## GIVEN TASK:
Please substitute "face" for "dial" in the lines below, starting with the first line and going on through the line with "60: 05:58 -> 06:01". Give back only those lines, otherwise unchanged.

## ITEMS:
━━━━━━━━━━━━━━━━

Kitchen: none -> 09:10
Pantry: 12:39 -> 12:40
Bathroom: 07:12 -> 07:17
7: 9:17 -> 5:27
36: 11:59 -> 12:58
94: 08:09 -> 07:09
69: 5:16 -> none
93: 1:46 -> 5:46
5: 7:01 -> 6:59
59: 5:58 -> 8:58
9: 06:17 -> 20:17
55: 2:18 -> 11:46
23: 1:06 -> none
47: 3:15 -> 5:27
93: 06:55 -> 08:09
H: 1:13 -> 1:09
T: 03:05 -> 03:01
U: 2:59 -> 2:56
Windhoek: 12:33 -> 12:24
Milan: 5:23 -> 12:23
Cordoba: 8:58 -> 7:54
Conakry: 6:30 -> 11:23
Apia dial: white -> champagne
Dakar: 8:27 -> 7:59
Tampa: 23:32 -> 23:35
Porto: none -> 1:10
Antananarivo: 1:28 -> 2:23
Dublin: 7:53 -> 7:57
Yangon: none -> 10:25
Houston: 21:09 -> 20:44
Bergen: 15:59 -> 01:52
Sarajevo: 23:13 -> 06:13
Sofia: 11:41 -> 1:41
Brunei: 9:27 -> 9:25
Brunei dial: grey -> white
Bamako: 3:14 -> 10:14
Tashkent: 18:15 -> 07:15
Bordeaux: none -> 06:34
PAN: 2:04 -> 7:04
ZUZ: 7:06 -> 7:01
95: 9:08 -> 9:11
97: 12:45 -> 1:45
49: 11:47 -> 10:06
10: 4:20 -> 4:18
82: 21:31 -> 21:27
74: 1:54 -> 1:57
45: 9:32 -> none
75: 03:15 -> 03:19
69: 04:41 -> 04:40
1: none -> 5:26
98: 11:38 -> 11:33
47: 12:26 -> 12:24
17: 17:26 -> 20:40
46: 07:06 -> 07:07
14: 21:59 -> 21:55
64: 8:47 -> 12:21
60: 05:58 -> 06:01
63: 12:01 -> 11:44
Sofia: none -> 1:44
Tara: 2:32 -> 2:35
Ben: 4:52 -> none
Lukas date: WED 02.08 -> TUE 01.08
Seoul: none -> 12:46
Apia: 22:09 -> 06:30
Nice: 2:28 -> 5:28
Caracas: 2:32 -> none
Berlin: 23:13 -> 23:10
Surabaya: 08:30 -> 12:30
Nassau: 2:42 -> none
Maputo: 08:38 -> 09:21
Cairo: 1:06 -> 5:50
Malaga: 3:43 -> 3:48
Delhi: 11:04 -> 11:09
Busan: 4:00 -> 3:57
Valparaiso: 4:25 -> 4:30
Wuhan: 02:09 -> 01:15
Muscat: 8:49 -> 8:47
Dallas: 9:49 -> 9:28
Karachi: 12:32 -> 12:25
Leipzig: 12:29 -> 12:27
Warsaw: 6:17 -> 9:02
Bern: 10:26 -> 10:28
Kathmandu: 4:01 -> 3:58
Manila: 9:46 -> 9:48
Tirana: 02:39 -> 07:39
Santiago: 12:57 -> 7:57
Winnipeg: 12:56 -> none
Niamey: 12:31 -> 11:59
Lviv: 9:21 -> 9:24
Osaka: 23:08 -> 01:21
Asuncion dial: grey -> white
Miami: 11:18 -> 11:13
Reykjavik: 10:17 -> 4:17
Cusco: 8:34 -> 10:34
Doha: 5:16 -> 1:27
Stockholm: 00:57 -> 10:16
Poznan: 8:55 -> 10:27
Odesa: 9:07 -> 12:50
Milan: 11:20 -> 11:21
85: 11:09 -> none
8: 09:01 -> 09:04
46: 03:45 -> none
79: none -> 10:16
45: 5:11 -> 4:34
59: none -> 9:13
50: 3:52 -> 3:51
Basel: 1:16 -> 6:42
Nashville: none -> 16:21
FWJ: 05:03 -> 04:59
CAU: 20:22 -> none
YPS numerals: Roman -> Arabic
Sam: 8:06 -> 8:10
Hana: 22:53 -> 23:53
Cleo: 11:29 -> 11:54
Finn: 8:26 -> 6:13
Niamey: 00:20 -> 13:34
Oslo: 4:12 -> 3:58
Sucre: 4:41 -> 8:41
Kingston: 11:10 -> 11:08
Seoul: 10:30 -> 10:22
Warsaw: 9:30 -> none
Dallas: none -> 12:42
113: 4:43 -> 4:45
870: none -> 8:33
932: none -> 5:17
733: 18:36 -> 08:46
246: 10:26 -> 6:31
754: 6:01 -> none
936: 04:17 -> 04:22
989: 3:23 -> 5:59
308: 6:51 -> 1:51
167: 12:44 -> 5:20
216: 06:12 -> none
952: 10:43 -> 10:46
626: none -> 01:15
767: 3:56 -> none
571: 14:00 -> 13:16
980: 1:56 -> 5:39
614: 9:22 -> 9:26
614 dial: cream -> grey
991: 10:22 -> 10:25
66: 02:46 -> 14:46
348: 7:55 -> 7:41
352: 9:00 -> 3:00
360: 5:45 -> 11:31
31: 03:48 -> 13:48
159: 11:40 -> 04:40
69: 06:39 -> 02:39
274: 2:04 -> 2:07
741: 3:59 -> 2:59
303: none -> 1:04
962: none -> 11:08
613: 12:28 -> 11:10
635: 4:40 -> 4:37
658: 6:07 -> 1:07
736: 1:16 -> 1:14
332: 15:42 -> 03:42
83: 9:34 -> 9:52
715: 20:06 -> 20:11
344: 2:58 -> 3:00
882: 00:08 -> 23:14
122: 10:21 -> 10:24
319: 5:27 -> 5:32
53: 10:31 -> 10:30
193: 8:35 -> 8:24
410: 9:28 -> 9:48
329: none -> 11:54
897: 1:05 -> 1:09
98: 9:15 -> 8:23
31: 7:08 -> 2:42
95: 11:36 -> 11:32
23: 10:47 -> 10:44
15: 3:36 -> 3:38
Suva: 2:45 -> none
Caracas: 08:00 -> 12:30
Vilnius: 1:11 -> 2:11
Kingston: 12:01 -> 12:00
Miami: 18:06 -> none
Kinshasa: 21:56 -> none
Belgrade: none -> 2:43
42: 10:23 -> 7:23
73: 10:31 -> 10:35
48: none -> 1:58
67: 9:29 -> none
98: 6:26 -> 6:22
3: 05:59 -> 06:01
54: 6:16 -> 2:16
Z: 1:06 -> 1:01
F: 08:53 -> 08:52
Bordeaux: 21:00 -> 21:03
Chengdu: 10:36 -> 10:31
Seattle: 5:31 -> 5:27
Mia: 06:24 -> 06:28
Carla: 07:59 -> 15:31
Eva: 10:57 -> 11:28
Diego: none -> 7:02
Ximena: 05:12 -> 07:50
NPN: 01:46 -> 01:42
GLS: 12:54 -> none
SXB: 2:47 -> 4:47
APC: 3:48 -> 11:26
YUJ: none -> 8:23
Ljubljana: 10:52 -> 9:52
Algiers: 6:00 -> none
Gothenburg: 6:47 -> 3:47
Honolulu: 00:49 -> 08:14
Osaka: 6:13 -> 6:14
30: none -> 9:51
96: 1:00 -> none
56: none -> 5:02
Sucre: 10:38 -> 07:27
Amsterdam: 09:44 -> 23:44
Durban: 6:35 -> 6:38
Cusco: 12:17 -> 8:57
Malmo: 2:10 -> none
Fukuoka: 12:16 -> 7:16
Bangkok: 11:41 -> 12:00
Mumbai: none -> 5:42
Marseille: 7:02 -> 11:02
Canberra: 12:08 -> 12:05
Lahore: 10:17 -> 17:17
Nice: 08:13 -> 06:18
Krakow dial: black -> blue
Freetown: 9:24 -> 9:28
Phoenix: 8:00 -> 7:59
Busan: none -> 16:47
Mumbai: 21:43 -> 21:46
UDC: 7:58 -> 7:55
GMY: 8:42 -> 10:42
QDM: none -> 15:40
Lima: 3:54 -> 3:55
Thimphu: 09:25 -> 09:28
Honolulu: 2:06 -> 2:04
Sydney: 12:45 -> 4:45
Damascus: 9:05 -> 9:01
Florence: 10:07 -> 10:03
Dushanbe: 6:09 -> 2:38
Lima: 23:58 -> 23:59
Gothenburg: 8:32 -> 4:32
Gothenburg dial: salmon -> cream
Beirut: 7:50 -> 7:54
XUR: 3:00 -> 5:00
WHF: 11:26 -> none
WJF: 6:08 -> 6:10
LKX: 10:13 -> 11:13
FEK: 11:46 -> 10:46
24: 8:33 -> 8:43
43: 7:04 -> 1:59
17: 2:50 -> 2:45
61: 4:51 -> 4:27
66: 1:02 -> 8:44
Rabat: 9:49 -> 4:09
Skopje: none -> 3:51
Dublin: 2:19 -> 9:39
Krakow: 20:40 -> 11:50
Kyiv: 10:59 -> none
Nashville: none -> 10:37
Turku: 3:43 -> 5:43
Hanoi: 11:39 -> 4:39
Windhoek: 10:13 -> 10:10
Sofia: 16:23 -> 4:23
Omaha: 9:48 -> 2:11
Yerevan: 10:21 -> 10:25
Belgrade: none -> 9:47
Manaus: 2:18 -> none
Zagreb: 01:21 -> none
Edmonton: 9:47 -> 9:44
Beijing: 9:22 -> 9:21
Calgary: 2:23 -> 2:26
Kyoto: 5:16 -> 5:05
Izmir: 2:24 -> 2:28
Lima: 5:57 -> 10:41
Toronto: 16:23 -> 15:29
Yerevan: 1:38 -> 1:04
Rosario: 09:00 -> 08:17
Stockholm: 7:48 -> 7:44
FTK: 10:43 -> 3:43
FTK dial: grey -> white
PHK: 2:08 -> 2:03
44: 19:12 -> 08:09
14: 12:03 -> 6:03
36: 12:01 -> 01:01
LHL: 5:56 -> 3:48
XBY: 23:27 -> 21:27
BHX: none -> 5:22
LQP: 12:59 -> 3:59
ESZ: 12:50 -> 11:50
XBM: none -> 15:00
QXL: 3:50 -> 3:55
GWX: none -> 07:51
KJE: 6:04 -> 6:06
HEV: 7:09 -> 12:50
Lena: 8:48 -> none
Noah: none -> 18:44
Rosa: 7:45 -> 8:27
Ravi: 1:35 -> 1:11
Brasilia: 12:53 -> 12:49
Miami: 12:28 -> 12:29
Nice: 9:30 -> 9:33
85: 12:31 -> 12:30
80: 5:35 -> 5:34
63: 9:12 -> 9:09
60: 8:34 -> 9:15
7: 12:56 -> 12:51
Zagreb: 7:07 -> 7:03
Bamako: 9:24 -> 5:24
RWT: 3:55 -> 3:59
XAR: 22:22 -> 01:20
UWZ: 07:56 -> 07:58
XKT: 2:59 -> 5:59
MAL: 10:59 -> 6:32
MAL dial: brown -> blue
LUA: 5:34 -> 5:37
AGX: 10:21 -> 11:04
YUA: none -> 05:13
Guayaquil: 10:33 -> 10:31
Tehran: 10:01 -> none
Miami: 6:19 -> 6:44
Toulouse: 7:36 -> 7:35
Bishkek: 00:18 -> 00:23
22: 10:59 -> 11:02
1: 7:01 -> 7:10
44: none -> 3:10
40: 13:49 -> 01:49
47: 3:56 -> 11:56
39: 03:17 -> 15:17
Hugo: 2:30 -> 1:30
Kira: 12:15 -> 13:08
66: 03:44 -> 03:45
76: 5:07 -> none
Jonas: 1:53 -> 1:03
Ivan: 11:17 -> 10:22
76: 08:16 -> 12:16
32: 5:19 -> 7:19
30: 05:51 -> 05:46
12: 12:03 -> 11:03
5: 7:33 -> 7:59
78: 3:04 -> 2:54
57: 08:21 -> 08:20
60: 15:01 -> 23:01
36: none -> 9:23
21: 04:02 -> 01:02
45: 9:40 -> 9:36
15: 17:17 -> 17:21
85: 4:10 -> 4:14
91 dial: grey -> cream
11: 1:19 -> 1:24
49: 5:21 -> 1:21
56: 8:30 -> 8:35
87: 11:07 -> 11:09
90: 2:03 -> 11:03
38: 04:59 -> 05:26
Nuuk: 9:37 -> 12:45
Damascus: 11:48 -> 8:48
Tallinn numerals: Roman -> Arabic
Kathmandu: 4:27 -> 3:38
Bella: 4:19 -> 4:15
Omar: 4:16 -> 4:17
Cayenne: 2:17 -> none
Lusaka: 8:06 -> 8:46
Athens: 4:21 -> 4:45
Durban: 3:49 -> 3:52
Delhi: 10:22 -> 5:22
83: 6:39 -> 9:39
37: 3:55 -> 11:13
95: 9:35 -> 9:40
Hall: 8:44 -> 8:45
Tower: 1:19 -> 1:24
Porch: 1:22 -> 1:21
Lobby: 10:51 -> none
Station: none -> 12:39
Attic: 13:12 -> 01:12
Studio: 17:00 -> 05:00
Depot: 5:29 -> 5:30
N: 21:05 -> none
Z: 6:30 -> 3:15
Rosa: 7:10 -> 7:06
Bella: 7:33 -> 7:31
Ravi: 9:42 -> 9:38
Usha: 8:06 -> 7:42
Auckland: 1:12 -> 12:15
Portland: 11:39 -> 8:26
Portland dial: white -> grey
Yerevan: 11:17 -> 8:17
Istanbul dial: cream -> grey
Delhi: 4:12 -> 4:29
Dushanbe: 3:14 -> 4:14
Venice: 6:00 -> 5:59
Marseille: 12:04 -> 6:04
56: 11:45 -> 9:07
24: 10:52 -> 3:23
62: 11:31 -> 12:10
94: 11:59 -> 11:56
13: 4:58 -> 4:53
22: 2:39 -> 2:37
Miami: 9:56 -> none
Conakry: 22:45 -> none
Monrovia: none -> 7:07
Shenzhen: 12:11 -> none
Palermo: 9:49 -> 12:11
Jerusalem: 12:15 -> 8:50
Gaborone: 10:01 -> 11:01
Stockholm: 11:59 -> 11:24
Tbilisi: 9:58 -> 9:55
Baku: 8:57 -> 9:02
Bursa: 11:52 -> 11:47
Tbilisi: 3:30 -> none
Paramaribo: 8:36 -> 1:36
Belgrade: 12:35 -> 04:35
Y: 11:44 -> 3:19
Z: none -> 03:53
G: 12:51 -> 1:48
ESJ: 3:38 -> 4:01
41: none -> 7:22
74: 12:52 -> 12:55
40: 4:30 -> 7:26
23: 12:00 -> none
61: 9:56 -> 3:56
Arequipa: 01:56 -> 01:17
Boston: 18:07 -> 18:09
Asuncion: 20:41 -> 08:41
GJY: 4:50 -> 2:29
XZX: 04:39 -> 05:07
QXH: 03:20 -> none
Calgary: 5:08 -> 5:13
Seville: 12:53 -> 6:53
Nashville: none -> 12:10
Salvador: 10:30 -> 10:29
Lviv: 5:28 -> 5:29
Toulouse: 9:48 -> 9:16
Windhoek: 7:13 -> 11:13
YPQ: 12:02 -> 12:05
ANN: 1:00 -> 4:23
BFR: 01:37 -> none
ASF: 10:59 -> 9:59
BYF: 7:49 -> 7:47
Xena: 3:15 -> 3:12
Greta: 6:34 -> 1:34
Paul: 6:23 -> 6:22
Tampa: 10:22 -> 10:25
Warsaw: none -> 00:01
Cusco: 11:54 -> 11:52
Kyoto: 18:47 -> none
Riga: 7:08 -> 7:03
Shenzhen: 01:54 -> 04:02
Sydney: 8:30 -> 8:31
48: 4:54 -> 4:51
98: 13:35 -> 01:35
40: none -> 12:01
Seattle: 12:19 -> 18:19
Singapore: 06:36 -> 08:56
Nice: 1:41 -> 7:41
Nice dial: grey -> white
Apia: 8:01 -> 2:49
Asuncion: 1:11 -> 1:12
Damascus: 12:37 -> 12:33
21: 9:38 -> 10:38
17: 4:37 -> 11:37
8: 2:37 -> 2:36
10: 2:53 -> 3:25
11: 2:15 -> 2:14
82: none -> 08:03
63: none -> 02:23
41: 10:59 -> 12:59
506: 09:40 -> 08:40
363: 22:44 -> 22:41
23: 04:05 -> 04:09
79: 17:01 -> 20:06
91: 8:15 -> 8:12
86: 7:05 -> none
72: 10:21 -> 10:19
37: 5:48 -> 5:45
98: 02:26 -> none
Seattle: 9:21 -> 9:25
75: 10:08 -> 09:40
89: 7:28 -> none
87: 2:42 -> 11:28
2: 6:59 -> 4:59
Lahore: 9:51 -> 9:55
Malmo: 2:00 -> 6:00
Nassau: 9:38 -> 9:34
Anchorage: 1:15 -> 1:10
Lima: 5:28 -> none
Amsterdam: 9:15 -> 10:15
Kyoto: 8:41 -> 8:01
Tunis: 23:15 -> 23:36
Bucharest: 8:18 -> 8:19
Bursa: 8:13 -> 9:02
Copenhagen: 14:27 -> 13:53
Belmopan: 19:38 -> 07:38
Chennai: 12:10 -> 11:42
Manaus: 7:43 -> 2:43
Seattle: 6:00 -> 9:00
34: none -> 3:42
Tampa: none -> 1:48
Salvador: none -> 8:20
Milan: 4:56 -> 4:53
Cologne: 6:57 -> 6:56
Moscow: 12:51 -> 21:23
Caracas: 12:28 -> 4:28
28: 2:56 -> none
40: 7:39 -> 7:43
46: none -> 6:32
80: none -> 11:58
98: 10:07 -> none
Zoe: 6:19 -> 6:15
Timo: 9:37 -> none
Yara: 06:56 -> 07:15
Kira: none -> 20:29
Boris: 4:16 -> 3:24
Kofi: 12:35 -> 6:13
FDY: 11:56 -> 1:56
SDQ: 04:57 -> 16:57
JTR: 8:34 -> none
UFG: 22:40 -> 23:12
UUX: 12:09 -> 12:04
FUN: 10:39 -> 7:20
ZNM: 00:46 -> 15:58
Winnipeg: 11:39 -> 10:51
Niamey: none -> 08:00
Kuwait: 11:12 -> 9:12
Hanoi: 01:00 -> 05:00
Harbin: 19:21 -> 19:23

━━━━━━━━━━━━━━━━

## EXERCISE SOLUTION:
Kitchen: none -> 09:10
Pantry: 12:39 -> 12:40
Bathroom: 07:12 -> 07:17
7: 9:17 -> 5:27
36: 11:59 -> 12:58
94: 08:09 -> 07:09
69: 5:16 -> none
93: 1:46 -> 5:46
5: 7:01 -> 6:59
59: 5:58 -> 8:58
9: 06:17 -> 20:17
55: 2:18 -> 11:46
23: 1:06 -> none
47: 3:15 -> 5:27
93: 06:55 -> 08:09
H: 1:13 -> 1:09
T: 03:05 -> 03:01
U: 2:59 -> 2:56
Windhoek: 12:33 -> 12:24
Milan: 5:23 -> 12:23
Cordoba: 8:58 -> 7:54
Conakry: 6:30 -> 11:23
Apia face: white -> champagne
Dakar: 8:27 -> 7:59
Tampa: 23:32 -> 23:35
Porto: none -> 1:10
Antananarivo: 1:28 -> 2:23
Dublin: 7:53 -> 7:57
Yangon: none -> 10:25
Houston: 21:09 -> 20:44
Bergen: 15:59 -> 01:52
Sarajevo: 23:13 -> 06:13
Sofia: 11:41 -> 1:41
Brunei: 9:27 -> 9:25
Brunei face: grey -> white
Bamako: 3:14 -> 10:14
Tashkent: 18:15 -> 07:15
Bordeaux: none -> 06:34
PAN: 2:04 -> 7:04
ZUZ: 7:06 -> 7:01
95: 9:08 -> 9:11
97: 12:45 -> 1:45
49: 11:47 -> 10:06
10: 4:20 -> 4:18
82: 21:31 -> 21:27
74: 1:54 -> 1:57
45: 9:32 -> none
75: 03:15 -> 03:19
69: 04:41 -> 04:40
1: none -> 5:26
98: 11:38 -> 11:33
47: 12:26 -> 12:24
17: 17:26 -> 20:40
46: 07:06 -> 07:07
14: 21:59 -> 21:55
64: 8:47 -> 12:21
60: 05:58 -> 06:01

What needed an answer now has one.